The listing below should be printed again word for word, without any images.

**LISTED ENTRIES**.
────────────────────
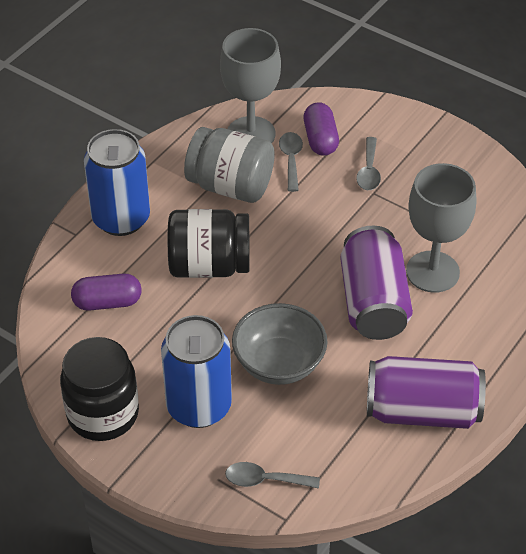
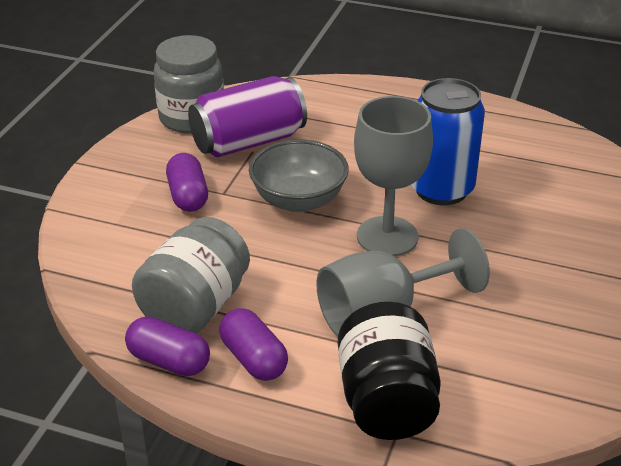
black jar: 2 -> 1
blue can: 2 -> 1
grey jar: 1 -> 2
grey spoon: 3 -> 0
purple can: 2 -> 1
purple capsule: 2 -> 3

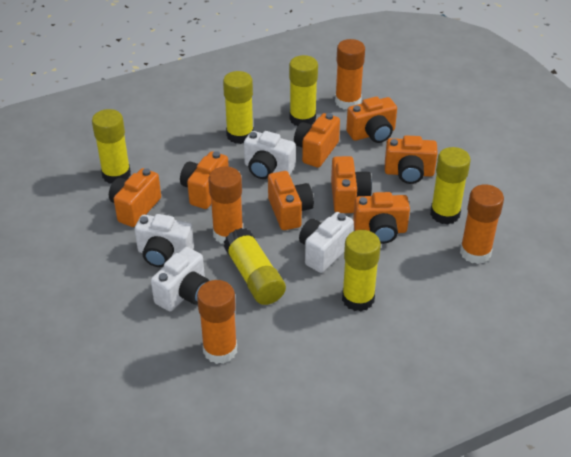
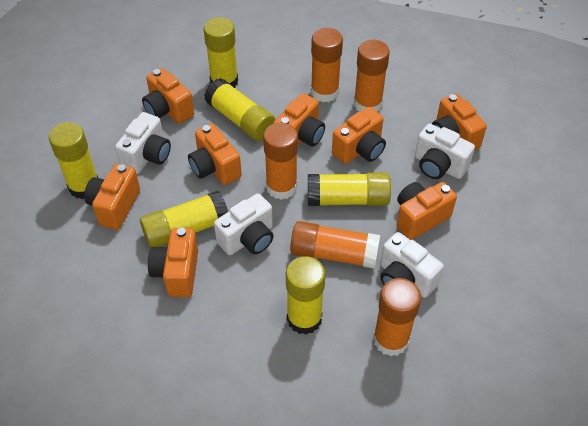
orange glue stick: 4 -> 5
────────────────────
**ANSWER TO THIS PROBLEM**.
black jar: 2 -> 1
blue can: 2 -> 1
grey jar: 1 -> 2
grey spoon: 3 -> 0
purple can: 2 -> 1
purple capsule: 2 -> 3

orange glue stick: 4 -> 5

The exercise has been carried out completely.